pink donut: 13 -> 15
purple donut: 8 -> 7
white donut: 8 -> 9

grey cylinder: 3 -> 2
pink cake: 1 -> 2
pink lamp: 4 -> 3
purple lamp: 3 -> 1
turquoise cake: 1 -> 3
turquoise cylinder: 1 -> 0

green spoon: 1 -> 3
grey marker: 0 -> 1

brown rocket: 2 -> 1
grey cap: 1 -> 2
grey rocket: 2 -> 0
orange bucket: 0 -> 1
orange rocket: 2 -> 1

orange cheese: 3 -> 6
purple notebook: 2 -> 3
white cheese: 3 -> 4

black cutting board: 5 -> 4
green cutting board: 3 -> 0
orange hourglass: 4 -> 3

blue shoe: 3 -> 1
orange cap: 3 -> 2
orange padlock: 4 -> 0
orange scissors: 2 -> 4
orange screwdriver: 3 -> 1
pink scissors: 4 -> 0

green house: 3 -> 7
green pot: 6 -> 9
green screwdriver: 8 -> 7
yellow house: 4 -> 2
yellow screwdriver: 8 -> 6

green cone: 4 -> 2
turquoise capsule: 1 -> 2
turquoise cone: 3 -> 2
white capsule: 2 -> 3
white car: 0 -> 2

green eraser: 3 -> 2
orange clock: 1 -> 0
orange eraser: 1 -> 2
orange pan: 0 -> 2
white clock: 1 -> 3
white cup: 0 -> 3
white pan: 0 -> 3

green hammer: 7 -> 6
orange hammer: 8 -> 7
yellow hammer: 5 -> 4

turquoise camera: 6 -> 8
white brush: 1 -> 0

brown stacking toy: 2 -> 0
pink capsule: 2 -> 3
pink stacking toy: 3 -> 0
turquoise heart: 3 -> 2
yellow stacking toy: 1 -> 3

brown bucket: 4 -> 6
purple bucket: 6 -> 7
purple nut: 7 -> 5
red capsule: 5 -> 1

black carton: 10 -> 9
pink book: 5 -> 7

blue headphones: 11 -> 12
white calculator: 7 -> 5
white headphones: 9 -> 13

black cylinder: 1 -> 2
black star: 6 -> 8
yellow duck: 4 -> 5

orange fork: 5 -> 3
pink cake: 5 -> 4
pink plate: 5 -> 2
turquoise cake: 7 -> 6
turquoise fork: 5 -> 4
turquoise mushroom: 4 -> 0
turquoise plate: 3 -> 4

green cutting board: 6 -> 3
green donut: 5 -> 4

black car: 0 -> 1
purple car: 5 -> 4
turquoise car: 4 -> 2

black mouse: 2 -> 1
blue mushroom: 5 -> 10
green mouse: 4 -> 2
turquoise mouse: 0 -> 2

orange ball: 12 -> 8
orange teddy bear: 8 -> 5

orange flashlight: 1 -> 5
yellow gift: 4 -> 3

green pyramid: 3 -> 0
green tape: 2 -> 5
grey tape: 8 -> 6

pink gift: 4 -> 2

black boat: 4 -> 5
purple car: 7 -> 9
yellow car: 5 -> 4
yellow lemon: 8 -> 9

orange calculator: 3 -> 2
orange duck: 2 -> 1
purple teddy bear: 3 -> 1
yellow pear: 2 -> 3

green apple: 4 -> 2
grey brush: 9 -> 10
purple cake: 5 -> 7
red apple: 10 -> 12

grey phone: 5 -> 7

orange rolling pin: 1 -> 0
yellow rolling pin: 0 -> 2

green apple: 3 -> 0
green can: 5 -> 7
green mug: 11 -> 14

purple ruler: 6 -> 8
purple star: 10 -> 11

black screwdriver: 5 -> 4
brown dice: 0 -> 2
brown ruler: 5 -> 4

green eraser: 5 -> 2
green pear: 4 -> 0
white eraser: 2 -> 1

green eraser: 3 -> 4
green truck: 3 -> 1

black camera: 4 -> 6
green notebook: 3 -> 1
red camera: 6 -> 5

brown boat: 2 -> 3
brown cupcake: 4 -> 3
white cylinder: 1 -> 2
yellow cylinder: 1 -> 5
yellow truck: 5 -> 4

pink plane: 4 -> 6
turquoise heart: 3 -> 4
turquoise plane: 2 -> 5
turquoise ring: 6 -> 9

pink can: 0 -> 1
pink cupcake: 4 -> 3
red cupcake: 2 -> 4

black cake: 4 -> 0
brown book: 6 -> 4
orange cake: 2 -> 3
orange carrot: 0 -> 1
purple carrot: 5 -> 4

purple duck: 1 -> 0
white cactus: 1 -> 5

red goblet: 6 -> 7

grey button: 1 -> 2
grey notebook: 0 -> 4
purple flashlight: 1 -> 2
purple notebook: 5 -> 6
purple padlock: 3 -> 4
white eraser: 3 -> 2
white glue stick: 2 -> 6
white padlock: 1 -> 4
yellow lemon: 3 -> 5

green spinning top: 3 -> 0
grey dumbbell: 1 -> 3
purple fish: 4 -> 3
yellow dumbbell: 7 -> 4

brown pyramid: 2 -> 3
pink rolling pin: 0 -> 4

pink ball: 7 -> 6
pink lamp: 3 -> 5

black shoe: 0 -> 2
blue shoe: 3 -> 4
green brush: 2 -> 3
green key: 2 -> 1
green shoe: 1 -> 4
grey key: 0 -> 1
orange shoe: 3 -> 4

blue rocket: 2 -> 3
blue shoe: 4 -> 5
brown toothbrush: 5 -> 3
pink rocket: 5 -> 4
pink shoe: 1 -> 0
━━━━━━━━
YOUR OBJECTIVE
After locating the line above that contains "white glue stick: 2 -> 6", write out that line and every later one exactly, through the last line of the material, and nothing else.

FINISHED TASK
white glue stick: 2 -> 6
white padlock: 1 -> 4
yellow lemon: 3 -> 5

green spinning top: 3 -> 0
grey dumbbell: 1 -> 3
purple fish: 4 -> 3
yellow dumbbell: 7 -> 4

brown pyramid: 2 -> 3
pink rolling pin: 0 -> 4

pink ball: 7 -> 6
pink lamp: 3 -> 5

black shoe: 0 -> 2
blue shoe: 3 -> 4
green brush: 2 -> 3
green key: 2 -> 1
green shoe: 1 -> 4
grey key: 0 -> 1
orange shoe: 3 -> 4

blue rocket: 2 -> 3
blue shoe: 4 -> 5
brown toothbrush: 5 -> 3
pink rocket: 5 -> 4
pink shoe: 1 -> 0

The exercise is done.